Objective: List every line of the records that contains the string "location", treating uppercase and lowercase as different.

Records supplied:
----
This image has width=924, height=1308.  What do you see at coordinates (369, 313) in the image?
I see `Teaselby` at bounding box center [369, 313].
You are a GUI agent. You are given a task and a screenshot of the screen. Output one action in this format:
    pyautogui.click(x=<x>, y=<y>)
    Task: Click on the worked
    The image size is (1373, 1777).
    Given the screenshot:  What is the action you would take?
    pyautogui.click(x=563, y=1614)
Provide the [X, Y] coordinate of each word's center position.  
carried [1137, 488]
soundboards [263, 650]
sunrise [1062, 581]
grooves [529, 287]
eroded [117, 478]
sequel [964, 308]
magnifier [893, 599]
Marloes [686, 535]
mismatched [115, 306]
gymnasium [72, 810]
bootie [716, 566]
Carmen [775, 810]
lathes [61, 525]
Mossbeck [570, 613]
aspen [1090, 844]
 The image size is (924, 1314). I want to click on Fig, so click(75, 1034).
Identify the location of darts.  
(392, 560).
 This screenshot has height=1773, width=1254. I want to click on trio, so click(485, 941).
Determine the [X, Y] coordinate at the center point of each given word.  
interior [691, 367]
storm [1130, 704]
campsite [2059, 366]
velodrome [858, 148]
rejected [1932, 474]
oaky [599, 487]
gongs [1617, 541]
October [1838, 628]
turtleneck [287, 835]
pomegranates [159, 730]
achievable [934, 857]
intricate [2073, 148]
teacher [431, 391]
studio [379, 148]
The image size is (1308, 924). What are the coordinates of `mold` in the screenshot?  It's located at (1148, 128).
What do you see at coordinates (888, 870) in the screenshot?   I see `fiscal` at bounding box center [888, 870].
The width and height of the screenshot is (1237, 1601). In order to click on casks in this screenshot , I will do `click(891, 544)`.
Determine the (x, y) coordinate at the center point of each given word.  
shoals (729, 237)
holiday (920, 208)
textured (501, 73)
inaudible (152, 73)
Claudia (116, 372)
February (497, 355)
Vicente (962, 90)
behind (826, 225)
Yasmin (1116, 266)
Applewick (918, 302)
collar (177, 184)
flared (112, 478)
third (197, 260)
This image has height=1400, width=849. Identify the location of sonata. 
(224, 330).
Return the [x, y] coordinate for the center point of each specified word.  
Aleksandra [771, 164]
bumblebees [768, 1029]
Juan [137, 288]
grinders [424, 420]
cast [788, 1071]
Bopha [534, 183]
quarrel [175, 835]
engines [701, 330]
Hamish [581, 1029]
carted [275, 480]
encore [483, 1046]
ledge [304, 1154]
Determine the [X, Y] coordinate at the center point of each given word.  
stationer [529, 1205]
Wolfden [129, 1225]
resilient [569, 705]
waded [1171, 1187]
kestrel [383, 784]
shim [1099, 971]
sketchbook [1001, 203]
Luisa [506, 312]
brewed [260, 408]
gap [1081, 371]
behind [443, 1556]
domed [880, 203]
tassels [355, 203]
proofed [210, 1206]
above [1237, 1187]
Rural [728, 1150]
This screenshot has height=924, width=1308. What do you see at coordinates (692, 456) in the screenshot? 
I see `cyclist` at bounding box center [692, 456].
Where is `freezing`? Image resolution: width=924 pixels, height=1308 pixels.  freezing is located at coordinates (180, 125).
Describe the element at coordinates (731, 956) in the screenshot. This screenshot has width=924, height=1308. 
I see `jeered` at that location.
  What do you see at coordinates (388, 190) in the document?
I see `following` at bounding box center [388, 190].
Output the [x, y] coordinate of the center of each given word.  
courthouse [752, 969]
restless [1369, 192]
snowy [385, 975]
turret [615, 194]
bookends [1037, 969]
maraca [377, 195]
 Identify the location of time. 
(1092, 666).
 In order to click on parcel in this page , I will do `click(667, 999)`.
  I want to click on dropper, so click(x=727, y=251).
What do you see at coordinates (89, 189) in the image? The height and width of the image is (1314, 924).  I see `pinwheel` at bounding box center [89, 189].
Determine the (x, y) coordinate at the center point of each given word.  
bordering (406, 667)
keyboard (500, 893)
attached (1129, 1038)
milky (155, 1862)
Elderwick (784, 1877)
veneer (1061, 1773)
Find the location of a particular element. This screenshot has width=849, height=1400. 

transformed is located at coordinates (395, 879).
----
Task solution:
Identify the location of darts.  
This image has height=1400, width=849. Identify the location of sonata. 
I see `jeered` at that location.
 Identify the location of time. 
Find the location of a particular element. This screenshot has width=849, height=1400. 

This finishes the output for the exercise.